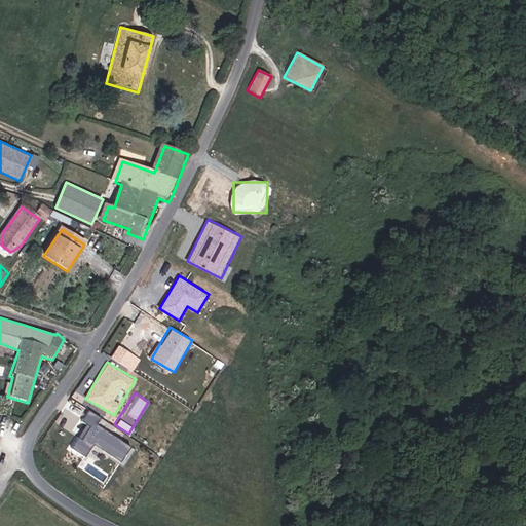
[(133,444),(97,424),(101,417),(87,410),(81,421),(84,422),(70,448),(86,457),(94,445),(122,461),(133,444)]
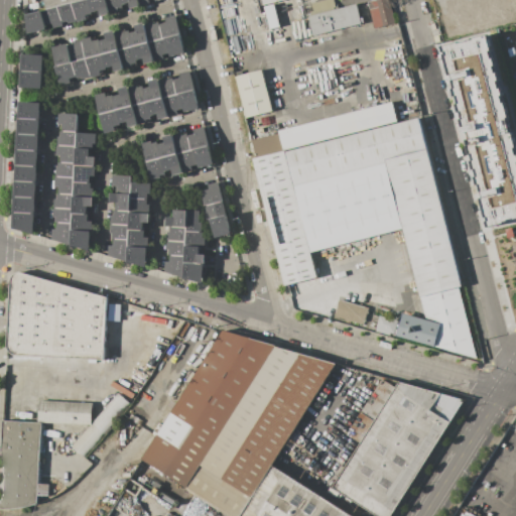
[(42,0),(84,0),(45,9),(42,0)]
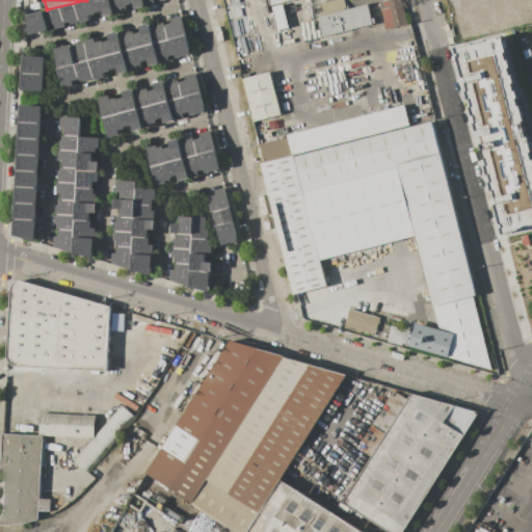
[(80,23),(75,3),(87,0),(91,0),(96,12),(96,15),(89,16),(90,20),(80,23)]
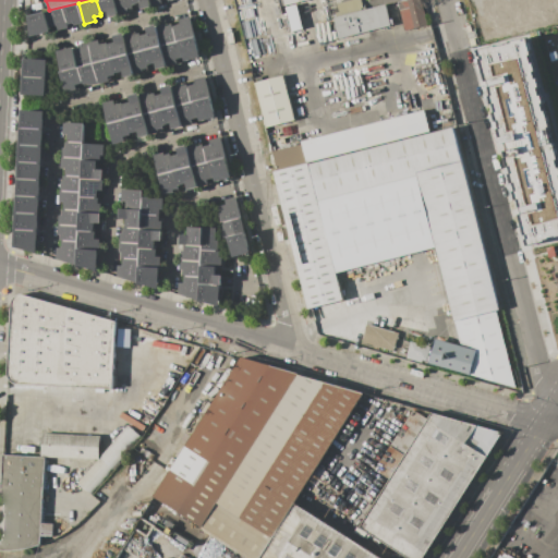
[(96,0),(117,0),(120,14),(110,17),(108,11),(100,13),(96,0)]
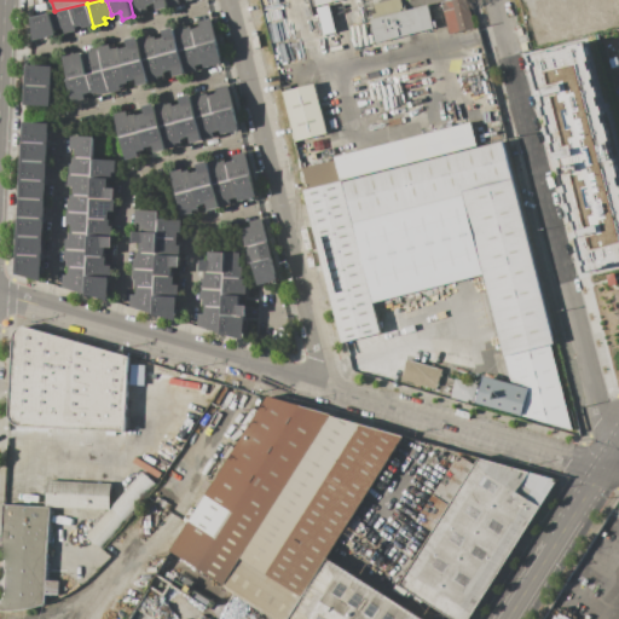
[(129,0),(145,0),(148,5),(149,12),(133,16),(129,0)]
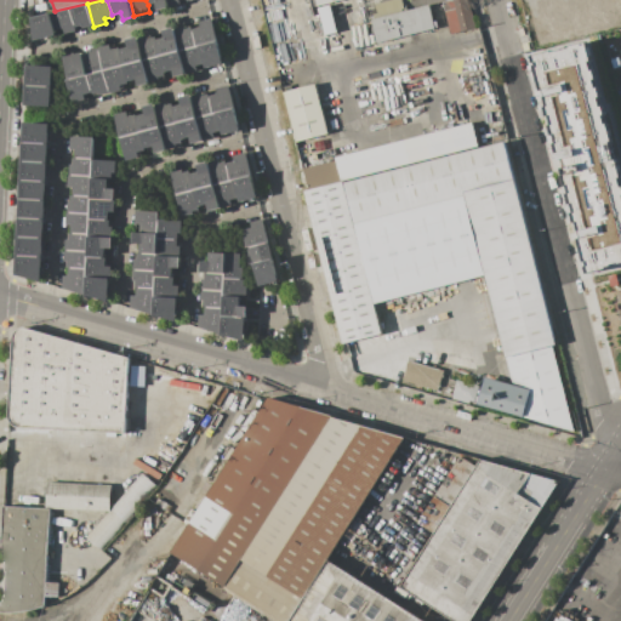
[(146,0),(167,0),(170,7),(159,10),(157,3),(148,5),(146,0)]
----------
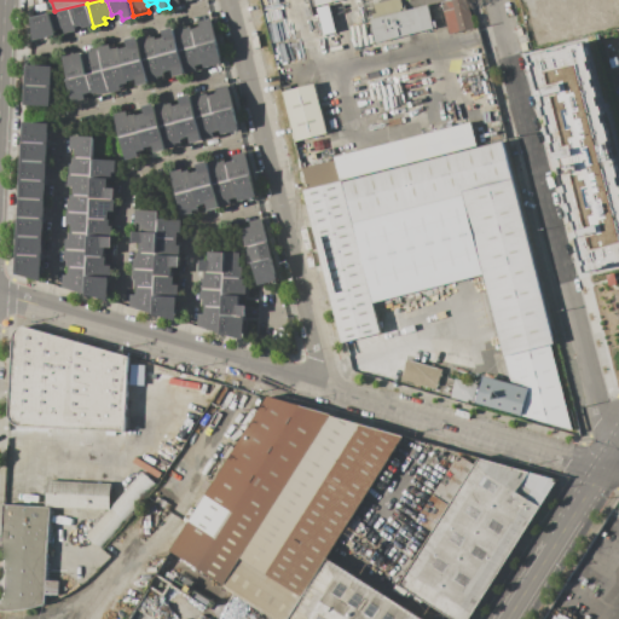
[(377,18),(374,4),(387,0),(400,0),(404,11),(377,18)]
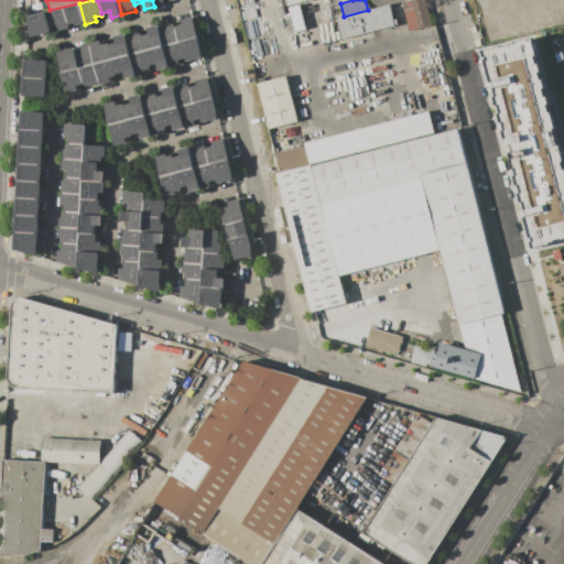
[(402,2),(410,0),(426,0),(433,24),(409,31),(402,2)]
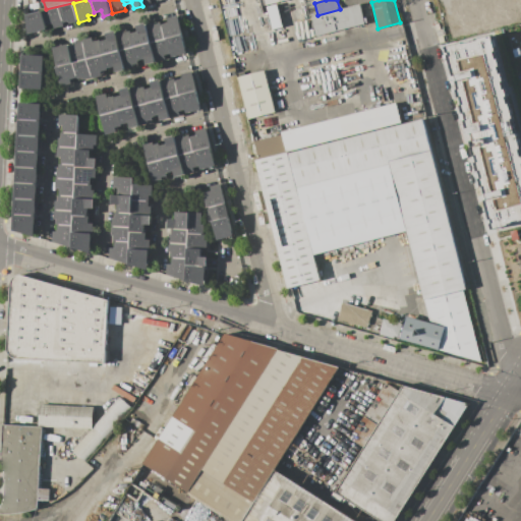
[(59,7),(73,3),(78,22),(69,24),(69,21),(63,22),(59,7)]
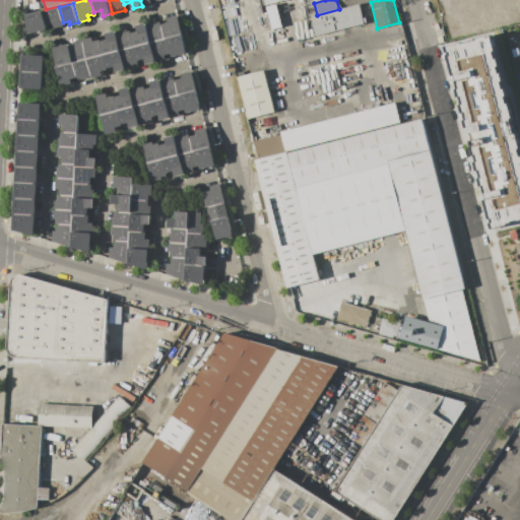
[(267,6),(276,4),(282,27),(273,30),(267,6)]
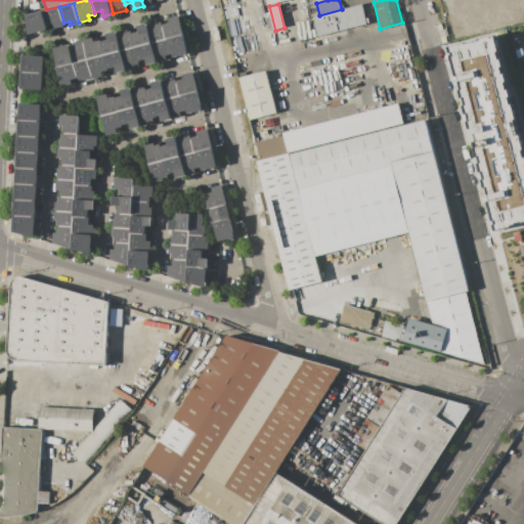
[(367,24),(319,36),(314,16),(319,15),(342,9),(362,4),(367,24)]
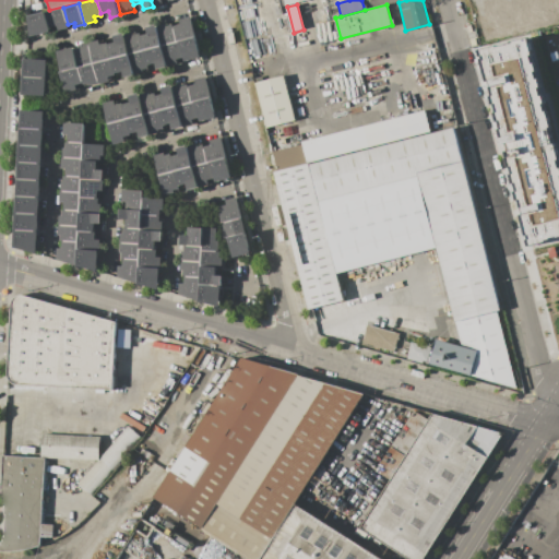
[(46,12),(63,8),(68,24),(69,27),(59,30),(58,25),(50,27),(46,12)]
----------
About this exercise:
Beginning at the line above that contains "[(42,0),(84,0),(45,9),(42,0)]" and going on through the line that contains "[(146,0),(167,0),(170,7),(159,10),(157,3),(148,5),(146,0)]", please copy every line exactly, leaving the pictures out and adding nothing.

Answer area:
[(42,0),(84,0),(45,9),(42,0)]
[(80,23),(75,3),(87,0),(91,0),(96,12),(96,15),(89,16),(90,20),(80,23)]
[(96,0),(117,0),(120,14),(110,17),(108,11),(100,13),(96,0)]
[(129,0),(145,0),(148,5),(149,12),(133,16),(129,0)]
[(146,0),(167,0),(170,7),(159,10),(157,3),(148,5),(146,0)]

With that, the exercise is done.